WHAT YOU WILL DO:
Return nothing but the lines from the one with "ENC pin DT: RX2 -> D22" through the one with "SERVO1 pin PWM: D21 -> D35" in the data below, word for word and without pictures.

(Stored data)
Content starts
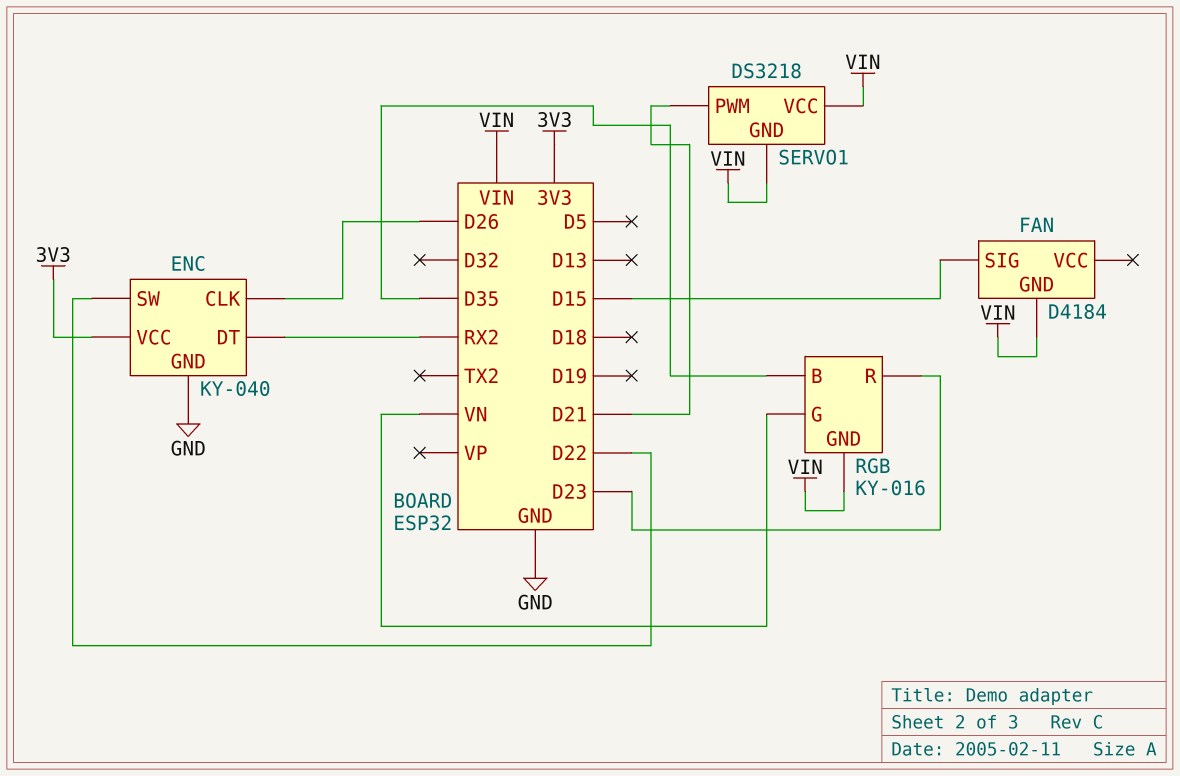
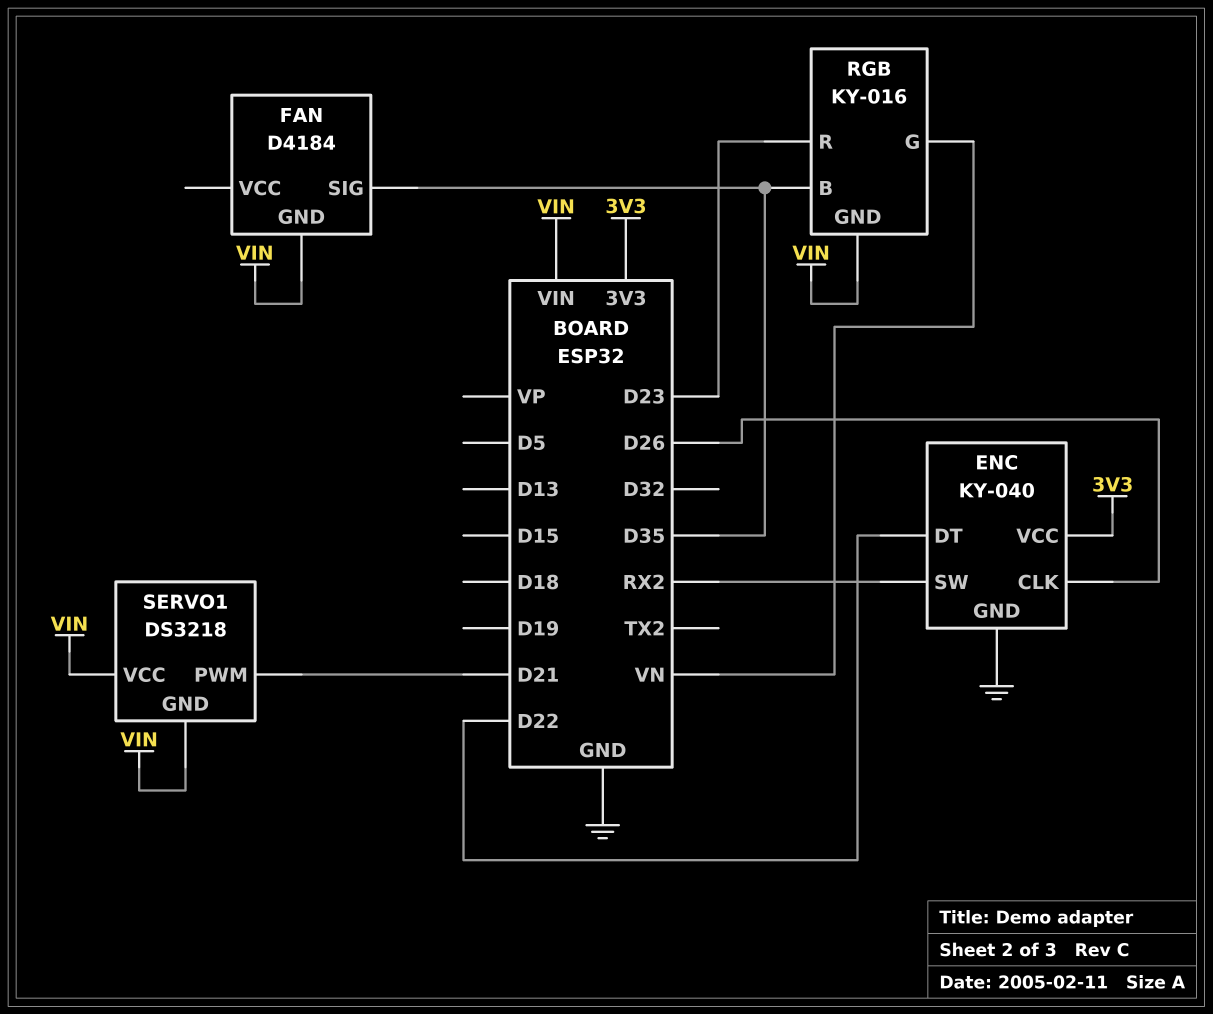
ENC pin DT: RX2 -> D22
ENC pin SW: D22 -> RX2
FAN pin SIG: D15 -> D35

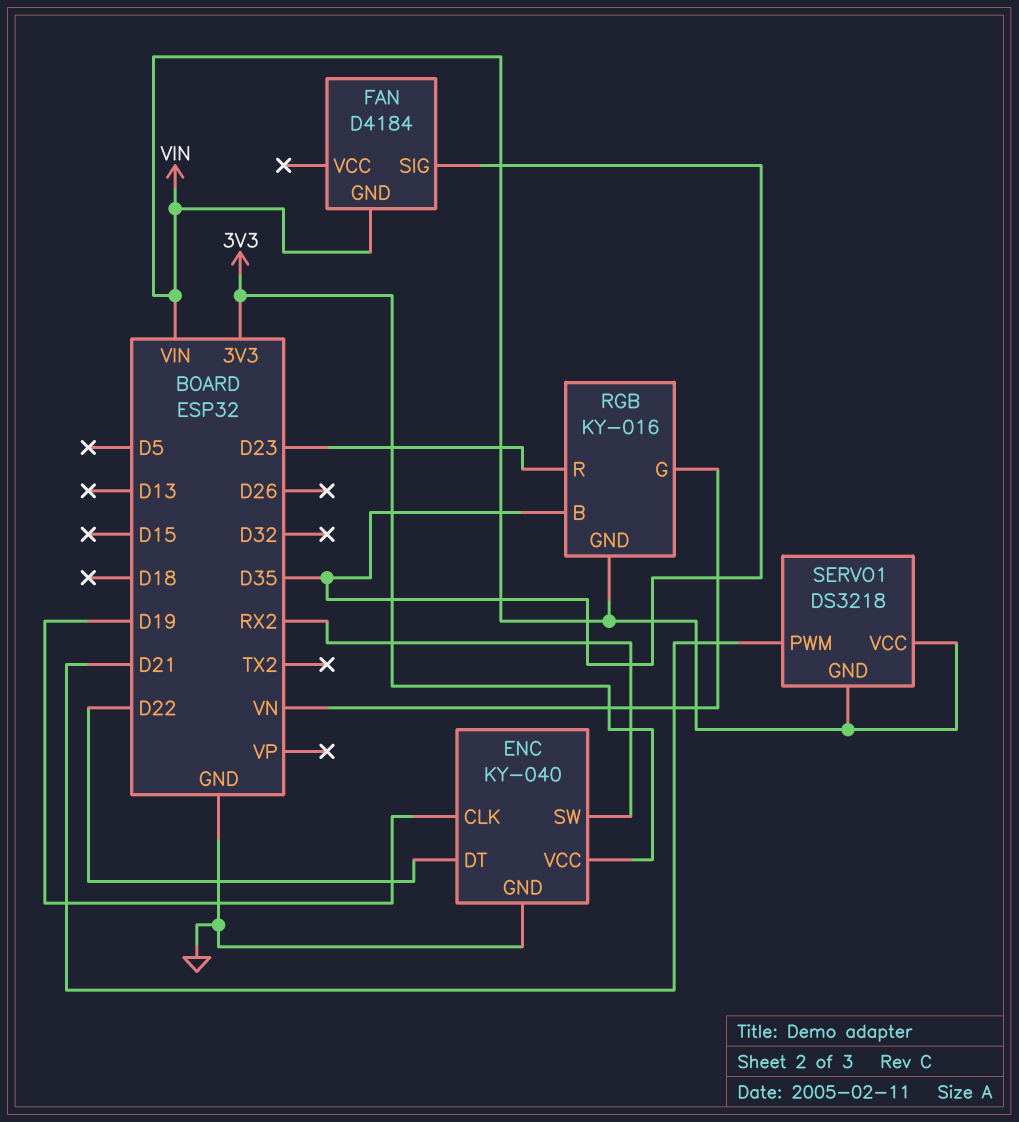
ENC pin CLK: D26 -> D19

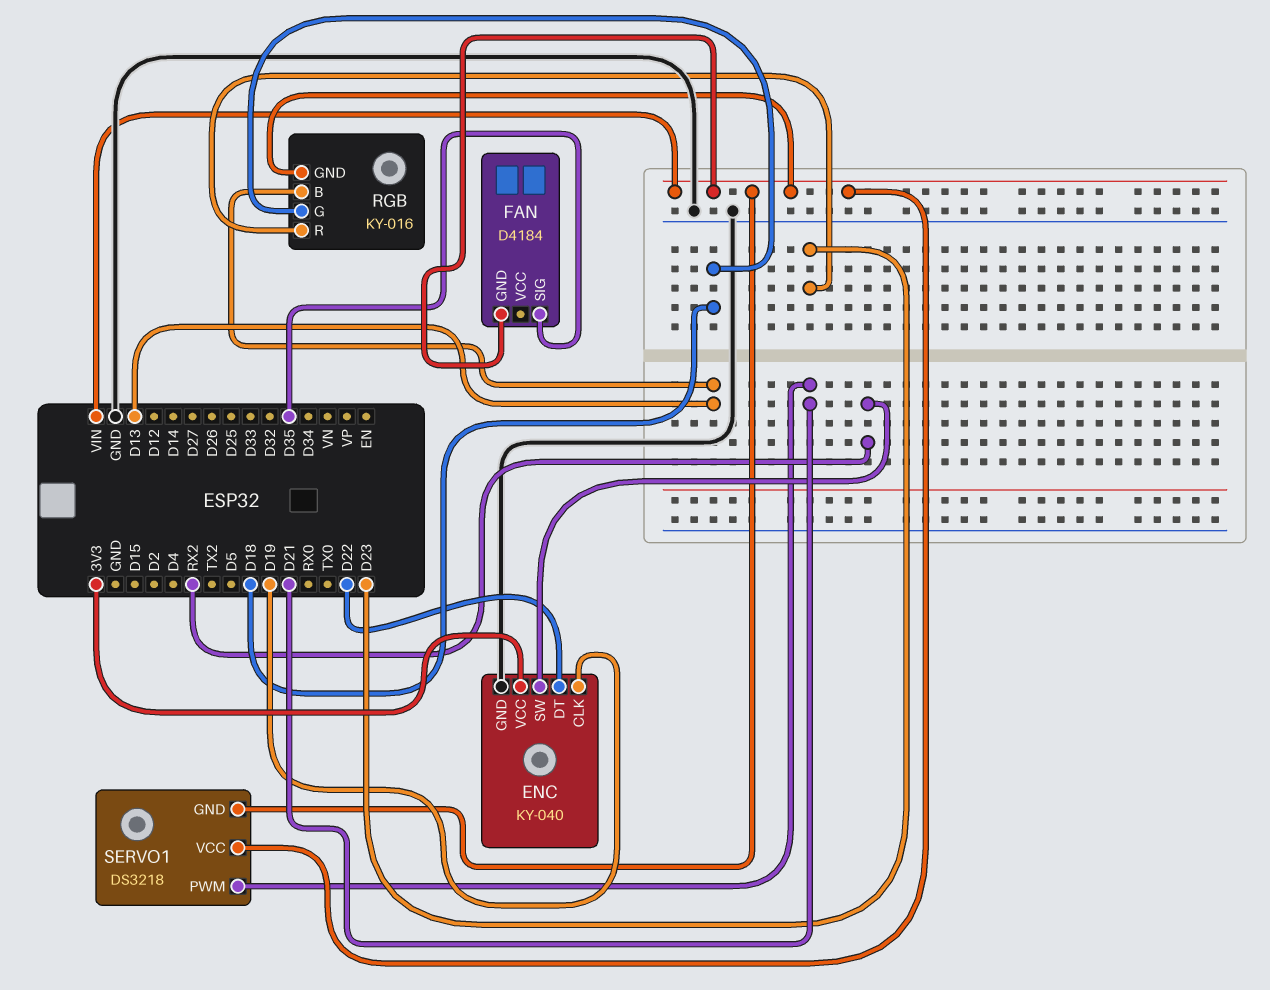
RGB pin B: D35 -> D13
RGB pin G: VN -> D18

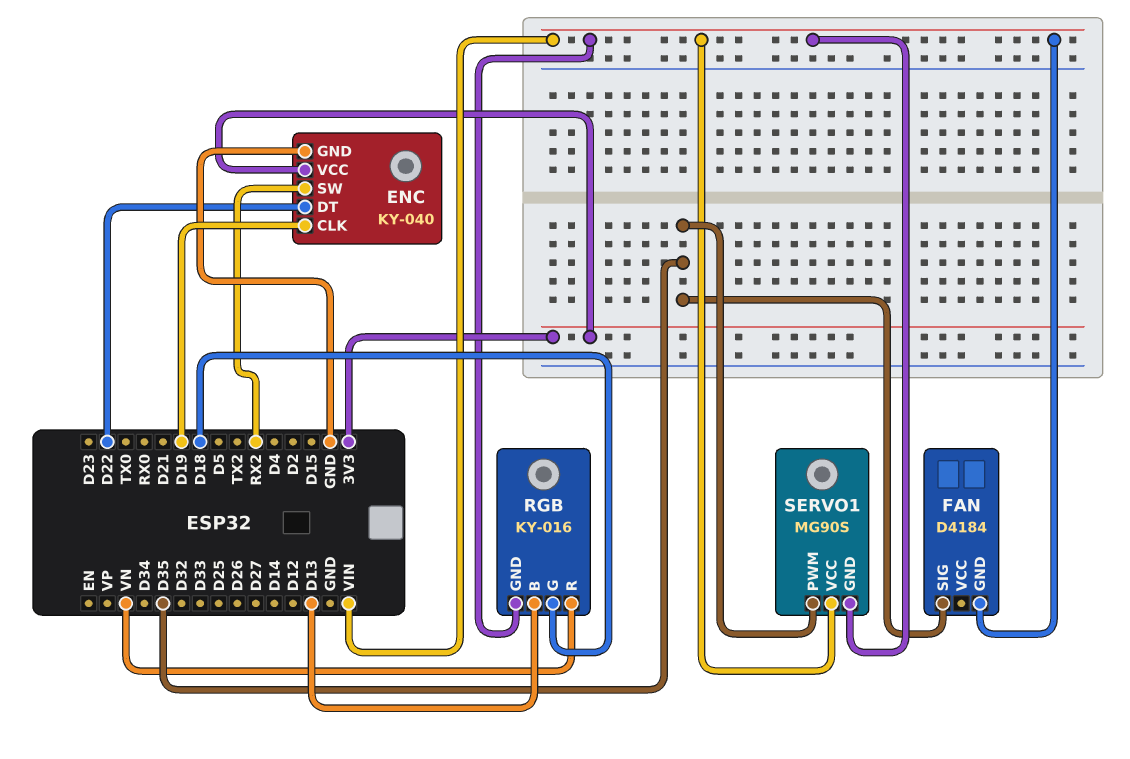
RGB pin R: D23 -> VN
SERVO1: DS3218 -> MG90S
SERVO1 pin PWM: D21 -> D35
Content ends
Content starts
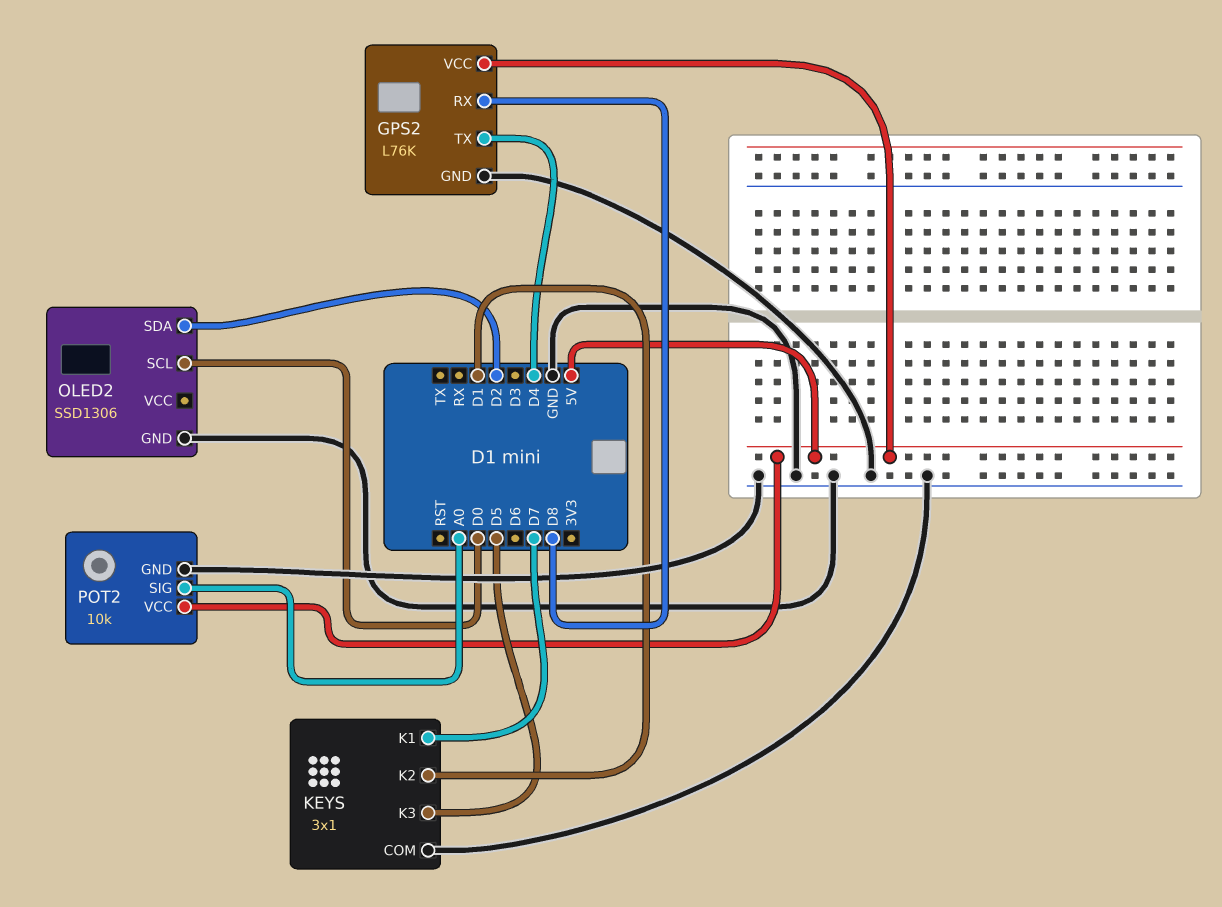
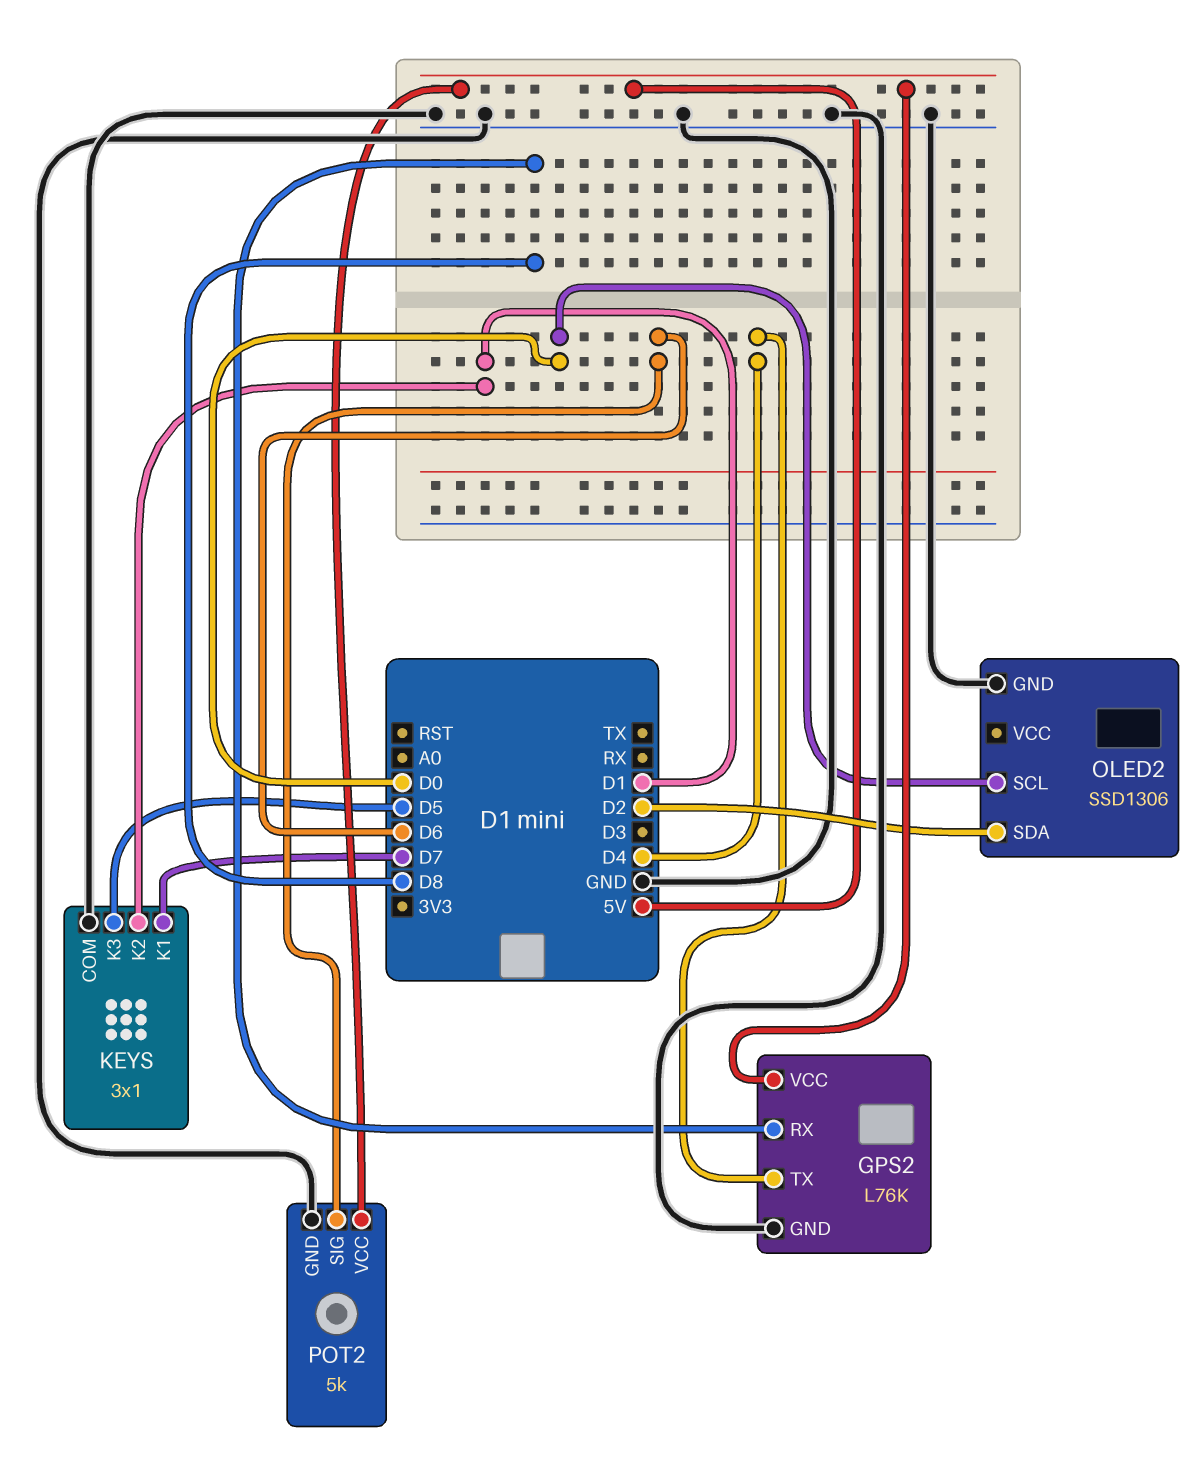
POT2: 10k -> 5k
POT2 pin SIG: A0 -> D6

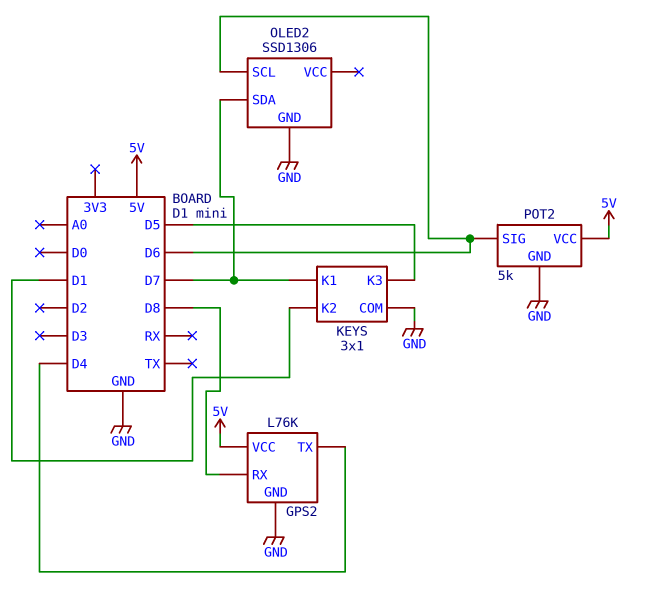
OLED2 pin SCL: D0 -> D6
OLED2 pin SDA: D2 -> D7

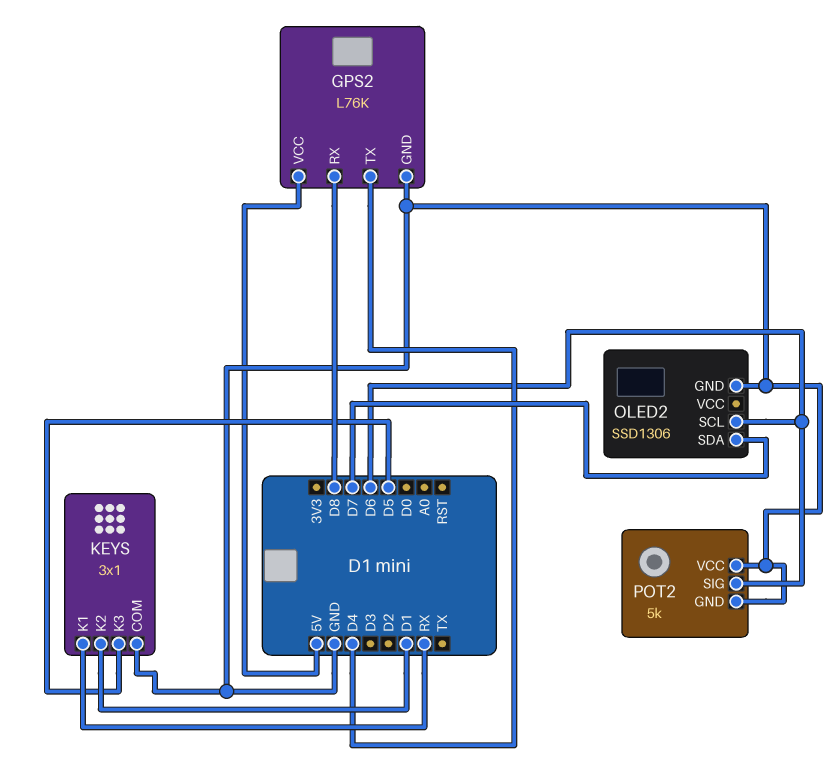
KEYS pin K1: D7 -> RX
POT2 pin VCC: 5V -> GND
Content ends
YOUR SOLUTION:
ENC pin DT: RX2 -> D22
ENC pin SW: D22 -> RX2
FAN pin SIG: D15 -> D35

ENC pin CLK: D26 -> D19

RGB pin B: D35 -> D13
RGB pin G: VN -> D18

RGB pin R: D23 -> VN
SERVO1: DS3218 -> MG90S
SERVO1 pin PWM: D21 -> D35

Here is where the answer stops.